Begin MATERIAL FOR THE TASK

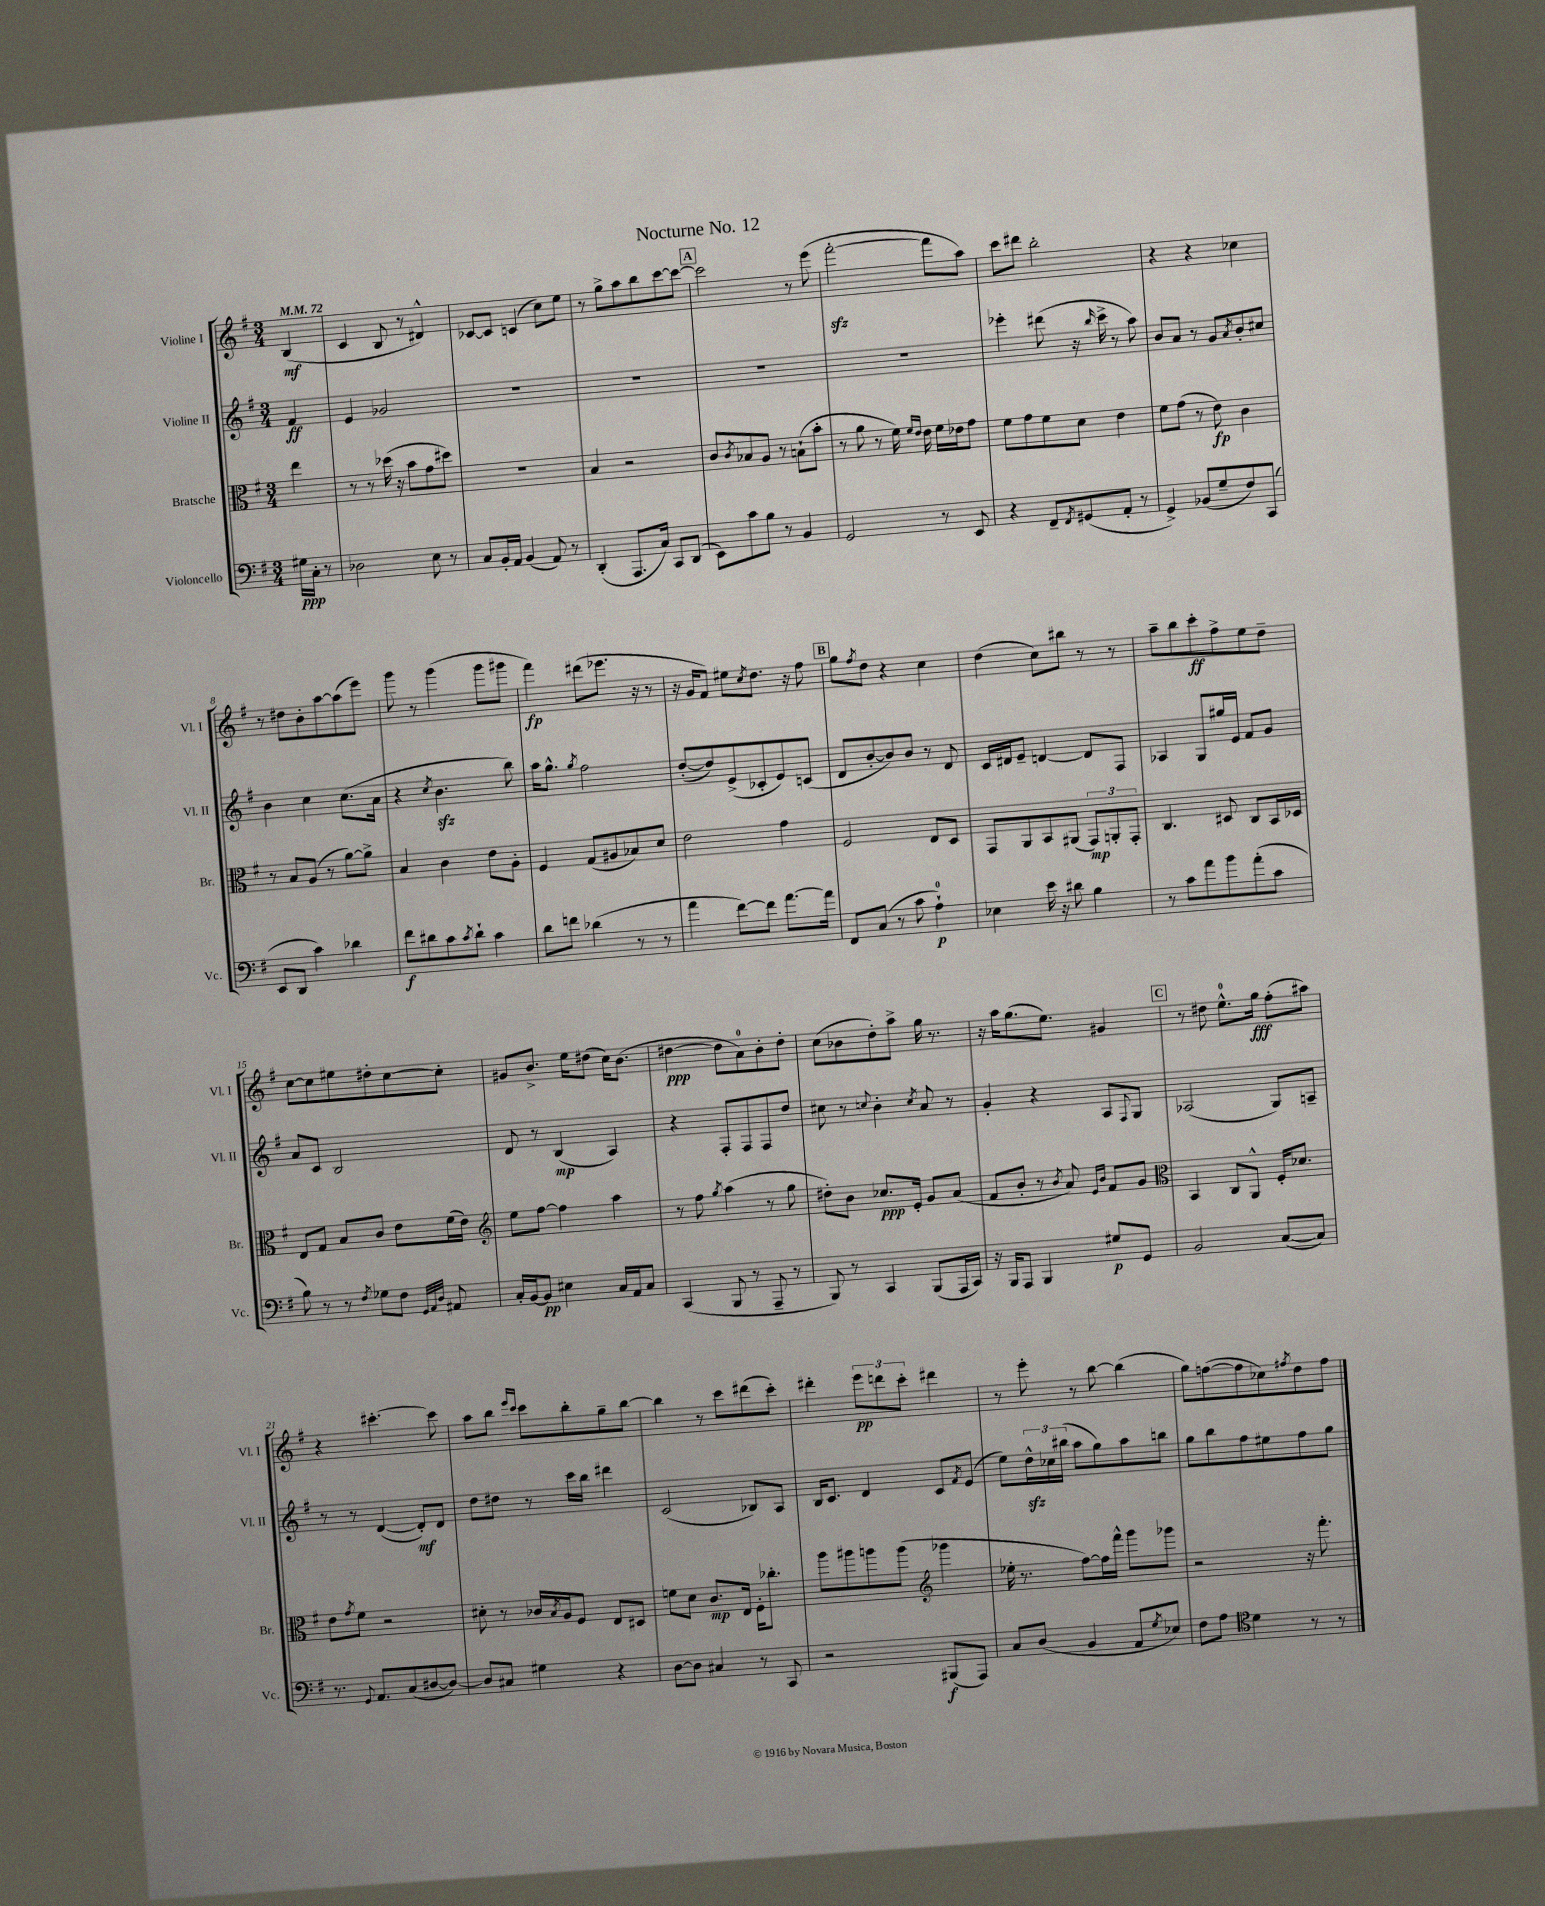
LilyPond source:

\header { title = "Nocturne No. 12" }
<<
\new StaffGroup <<
\new Staff = "s0" \with { instrumentName = "Violine I" shortInstrumentName = "Vl. I" } {
    \clef treble \key g \major \numericTimeSignature \time 3/4 \partial 4 \tempo 4 = 72
    b4\mf( |
    c'4 b8 r8 dis'4-^) |
    ces'8~ ces'8 c'4( c''8) e''8 |
    r8 g''8-> a''8 b''8 c'''8~ c'''8~ |
    \mark \markup { \box "A" } c'''2 r8 e'''8( |
    fis'''2~-.\sfz fis'''8 a''8) |
    c'''8 dis'''8 b''2-. |
    r4 r4 ces''4 |
    r8 dis''8 b'8-. a''8~ a''8( e'''8) |
    g'''8 r8 g'''4( g'''8 gis'''8 |
    fis'''4\fp) dis'''8( ees'''8. r16 r8 |
    r16 g'16 fis'8) eis''8 \acciaccatura { c''8 } d''8. r16 fis''8 |
    \mark \markup { \box "B" } g''8 \acciaccatura { fis''8 } d''8 r4 c''4 |
    d''4( c''8) bis''8 r8 r8 |
    a''8-- b''8 c'''8-.\ff fis''8-> e''8 d''8-- |
    c''8~ c''8 eis''8 dis''8-. c''8~ c''8-. |
    gis'8 b'8.-> e''16 dis''8( c''16) b'8.( |
    dis''4~\ppp dis''8 a'8-0) b'8-. dis''8-. |
    c''8( bes'8 d''8-.) a''8-> g''16 r8. |
    r16 a''16 g''8.( e''8.) gis'4 |
    \mark \markup { \box "C" } r8 dis''8 e''8.-0-^ g''16\fff fis''8-.( ais''8) |
    r4 cis'''4.~-. cis'''8 |
    a''8 b''8 \grace { e'''16 c'''16 } c'''8 b''8-. g''8-- b''8~ |
    b''4 r8 c'''8 dis'''8( c'''8-.) |
    dis'''4-. \tuplet 3/2 { e'''8\pp d'''8 c'''8-. } dis'''4 |
    r8 e'''8-. r8 b''8~ b''4( |
    g''8) f''8~( f''8 ces''8) \acciaccatura { fis''8 } d''8 fis''8 \bar "|." |
}
\new Staff = "s1" \with { instrumentName = "Violine II" shortInstrumentName = "Vl. II" } {
    \clef treble \key g \major \numericTimeSignature \time 3/4 \partial 4
    fis'4\ff |
    e'4 ges'2 |
    R2. |
    R2. |
    \mark \markup { \box "A" } R2. |
    R2. |
    ees'''4-. dis'''8( r16 \grace { b''16 } c'''16-> r8 a''8) |
    b'8 a'8 r8 g'8 \acciaccatura { a'8 } b'8-. cis''8 |
    b'4 c''4 c''8.( a'16 |
    r4 \acciaccatura { c''8 } b'4.\sfz b''8) |
    a''16 g''8.-^ \acciaccatura { g''8 } fis''2 |
    d''8~-.( d''8) e'8->( ces'8-. e'8) c'8( |
    \mark \markup { \box "B" } d'8 b'8~-. b'8) b'8 r8 d'8 |
    c'16 dis'16 e'8-- d'4~ d'8 fis8 |
    aes4 g8 gis''16 e'16 fis'8 g'8 |
    a'8 c'8 b2 |
    d'8 r8 b4\mp( a4) |
    r4 fis8-. fis8 fis8 d''8 |
    cis''8 r8 \appoggiatura { c''8 } b'4-. \acciaccatura { c''8 } a'8 r8 |
    g'4-. r4 a8 \appoggiatura { fis8 } g8 |
    \mark \markup { \box "C" } aes2( g8) a8-- |
    r8 r8 d'4~( d'8-.\mf) d'8 |
    d''8 dis''8 r8 c'''16 b''16 dis'''4 |
    c'2( bes8) a8 |
    b16 c'8. d'4 c'8 \acciaccatura { fis'8 } e'8( |
    e''8) \tuplet 3/2 { d''16-^\sfz ces''16 bis''16( } a''8 g''8) a''8 b''8 |
    g''8 b''8 fis''8 eis''8 fis''8 g''8 \bar "|." |
}
\new Staff = "s2" \with { instrumentName = "Bratsche" shortInstrumentName = "Br." } {
    \clef alto \key g \major \numericTimeSignature \time 3/4 \partial 4
    e''4 |
    r8 r8 des''16( r16 b'8 g'8 dis''8) |
    R2. |
    b4 r2 |
    \mark \markup { \box "A" } c'8 \acciaccatura { c'8 } bes8 a8 r8 b8-!( b'8-. |
    r8 a'8 r8 fis'16) \grace { fis'16 e'16 } e'16 fis'16 ees'16 g'8 |
    fis'8 g'8 fis'8 d'8 e'4 |
    fis'8 g'8( r8 e'8\fp) c'4 |
    r8 b8 a8( r8 a'8~) a'8-> |
    b4 c'4 e'8 a8-. |
    fis4 g8( ais8 bes8) d'8 |
    e'2 g'4 |
    \mark \markup { \box "B" } fis2 e8 d8 |
    g,8 a,8 b,8 ais,8( \tuplet 3/2 { g,8\mp) a,8-. g,8-. } |
    c4. dis8 c8 b,16 des16 |
    e8 g8 b8 c'8 e'8 fis'16( e'16) |
    \clef treble e''8 fis''8~ fis''4 a''4 |
    r8 fis''8 \acciaccatura { g''8 } a''4( r8 g''8 |
    dis''8-.) b'8 ces''8.\ppp e'16-. g'8 a'8( |
    fis'8 b'8-. r8 \acciaccatura { b'8 } a'8) \grace { e'16 b'16 } fis'8 g'8 |
    \mark \markup { \box "C" } \clef alto b,4 c8 a,8-^ fis16-. des'8. |
    e'8 \acciaccatura { g'8 } fis'8 r2 |
    dis'8-. r8 ces'16 \acciaccatura { b8 } a16 fis8 e8 dis8 |
    f'8 d'8 c'8.\mp e16 fis16-. ces''8.-. |
    a''8 ais''8 a''8 a''8( \clef treble ges'''4 |
    ees''16-. r8. fis''8~) fis''16 fis'''16-^ g'''8 ges'''8 |
    r2 r16 fis'''8.-. \bar "|." |
}
\new Staff = "s3" \with { instrumentName = "Violoncello" shortInstrumentName = "Vc." } {
    \clef bass \key g \major \numericTimeSignature \time 3/4 \partial 4
    gis16\ppp c16-. r8 |
    des2 e8 r8 |
    c8 b,16-. a,16 b,4( a,8) r8 |
    d,4-.( a,,8. c16) c,8 d,8( |
    \mark \markup { \box "A" } e,8) c'8 b8 r8 b,4 |
    g,2 r8 e,8 |
    r4 fis,8-- \acciaccatura { fis,8 } gis,8( a,8-. r8 |
    g,4->) bes,8( g8-- fis8) c,8( |
    e,8 d,8 c'4) des'4 |
    fis'8\f dis'8 c'8 \acciaccatura { c'8 } dis'8-! c'4 |
    d'8 f'8 des'4( r8 r8 |
    a'4 fis'8~) fis'8 a'8.~ a'16 |
    \mark \markup { \box "B" } fis,8 c8( r8 c'8 a4-0-!\p) |
    ees4 e'16 r16 dis'8 b4 |
    r8 c'8 a'8 b'8 a'8-.( c'8 |
    b8) r8 r8 \acciaccatura { fis8 } ges8 fis8 \grace { g,32 a,32 d32 } ais,8 |
    c16-. b,16~ b,8\pp eis4 c16 a,16 c8 |
    c,4( b,,8 r8 a,,8-- r8 |
    b,,8) r8 c,4 b,,8( a,,16 c,16) |
    r16 b,,16 a,,8 b,,4 gis8\p g,8 |
    \mark \markup { \box "C" } b,2 c8~( c8) |
    r8. \appoggiatura { g,8 } a,8. c8( dis8~ dis8~) |
    dis8 cis8 gis4 r4 |
    d8~ d8 cis4 r8 c,8 |
    r2 bis,,8\f( a,,8) |
    c8 d8( b,4 a,8 \acciaccatura { g8 } ees8) |
    fis8 a8 \clef tenor d'4 r8 r8 \bar "|." |
}
>>
>>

End MATERIAL FOR THE TASK

▶ _STATED EXERCISE_:
Return every line in the entries above that contains the string "shortInstrumentName", copying each line in full.

▶ _THE SOLUTION_:
\new Staff = "s0" \with { instrumentName = "Violine I" shortInstrumentName = "Vl. I" } {
\new Staff = "s1" \with { instrumentName = "Violine II" shortInstrumentName = "Vl. II" } {
\new Staff = "s2" \with { instrumentName = "Bratsche" shortInstrumentName = "Br." } {
\new Staff = "s3" \with { instrumentName = "Violoncello" shortInstrumentName = "Vc." } {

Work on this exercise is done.